Exercise directions
Transcribe word for word the lines below from the line with "camera: 160 degrees right, 0 degrees up" through the line with "(643, 210) = (104, 407): green", ends included.

------ Listed entries ------

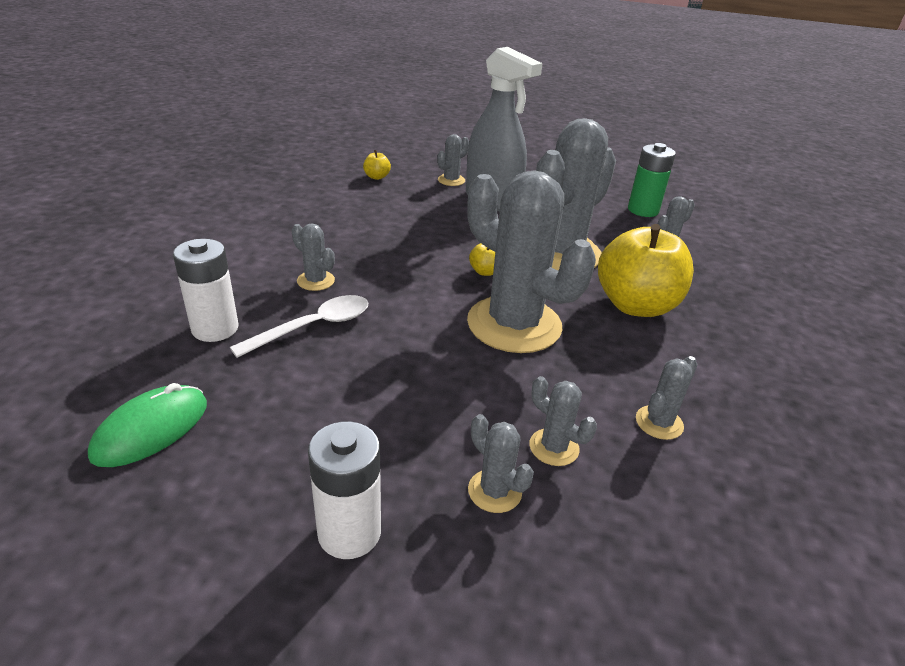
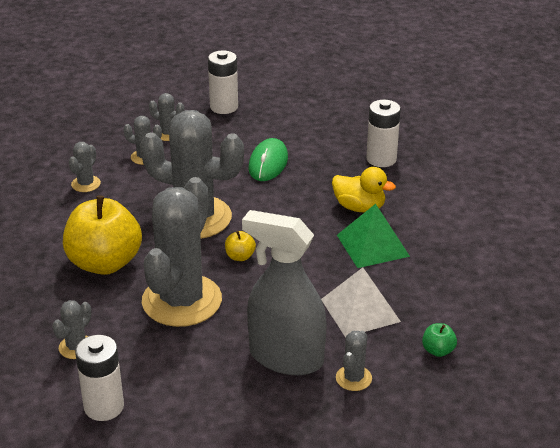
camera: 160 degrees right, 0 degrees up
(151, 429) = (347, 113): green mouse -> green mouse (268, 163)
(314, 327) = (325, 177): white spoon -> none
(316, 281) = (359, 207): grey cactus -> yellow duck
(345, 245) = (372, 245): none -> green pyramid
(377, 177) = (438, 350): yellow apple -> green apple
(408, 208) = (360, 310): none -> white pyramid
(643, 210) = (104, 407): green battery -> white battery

------
------ Listed entries ------

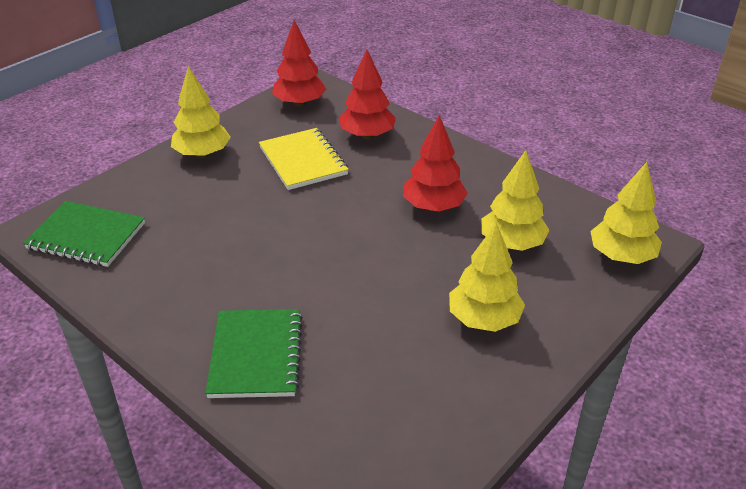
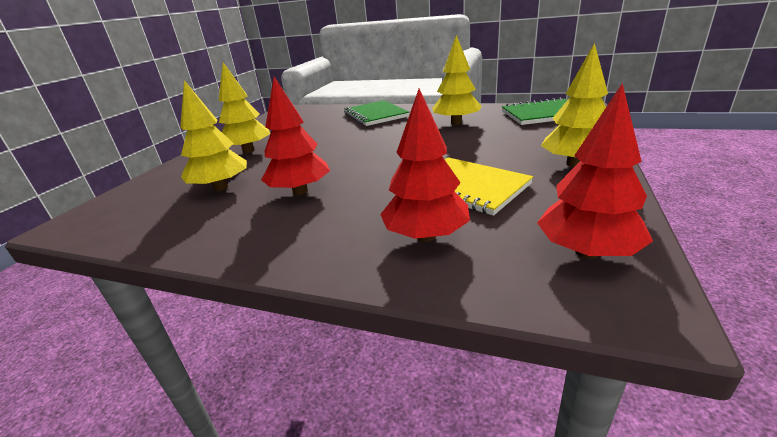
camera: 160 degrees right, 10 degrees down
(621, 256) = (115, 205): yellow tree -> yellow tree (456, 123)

------

Exercise result
camera: 160 degrees right, 0 degrees up
(151, 429) = (347, 113): green mouse -> green mouse (268, 163)
(314, 327) = (325, 177): white spoon -> none
(316, 281) = (359, 207): grey cactus -> yellow duck
(345, 245) = (372, 245): none -> green pyramid
(377, 177) = (438, 350): yellow apple -> green apple
(408, 208) = (360, 310): none -> white pyramid
(643, 210) = (104, 407): green battery -> white battery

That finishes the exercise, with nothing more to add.